Nothing but the lines from the first line of the records through the line with "cyan cross: (19, 125) -> (31, 141), turned 30" should be output, exactly as written and free of pictures.

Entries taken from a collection

----

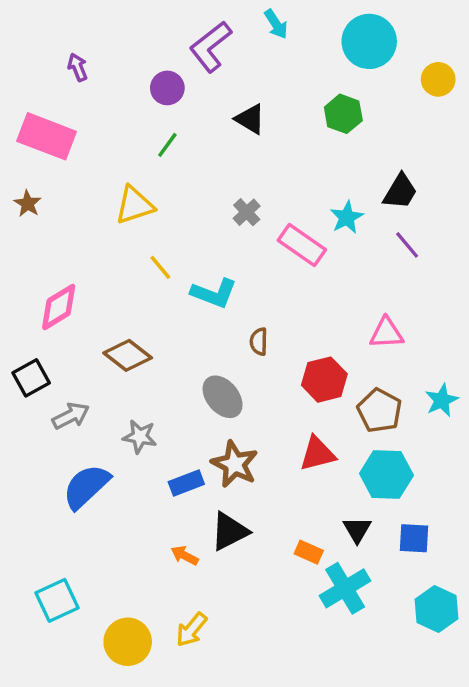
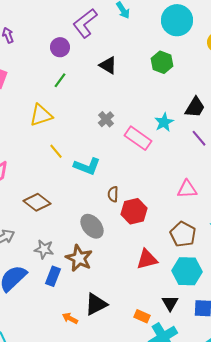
red hexagon: (324, 380) -> (134, 211), moved
brown star: (235, 464) -> (79, 258), moved
blue rectangle: (186, 483) -> (53, 276), moved, turned -48

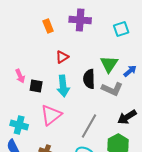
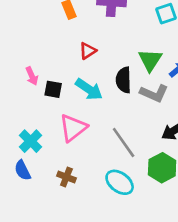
cyan arrow: (63, 86) -> (89, 89), turned -50
cyan cross: (19, 125) -> (31, 141), turned 30
gray line: (89, 126) -> (124, 142), turned -65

----

• Result for this exercise:
red hexagon: (324, 380) -> (134, 211), moved
brown star: (235, 464) -> (79, 258), moved
blue rectangle: (186, 483) -> (53, 276), moved, turned -48

cyan arrow: (63, 86) -> (89, 89), turned -50
cyan cross: (19, 125) -> (31, 141), turned 30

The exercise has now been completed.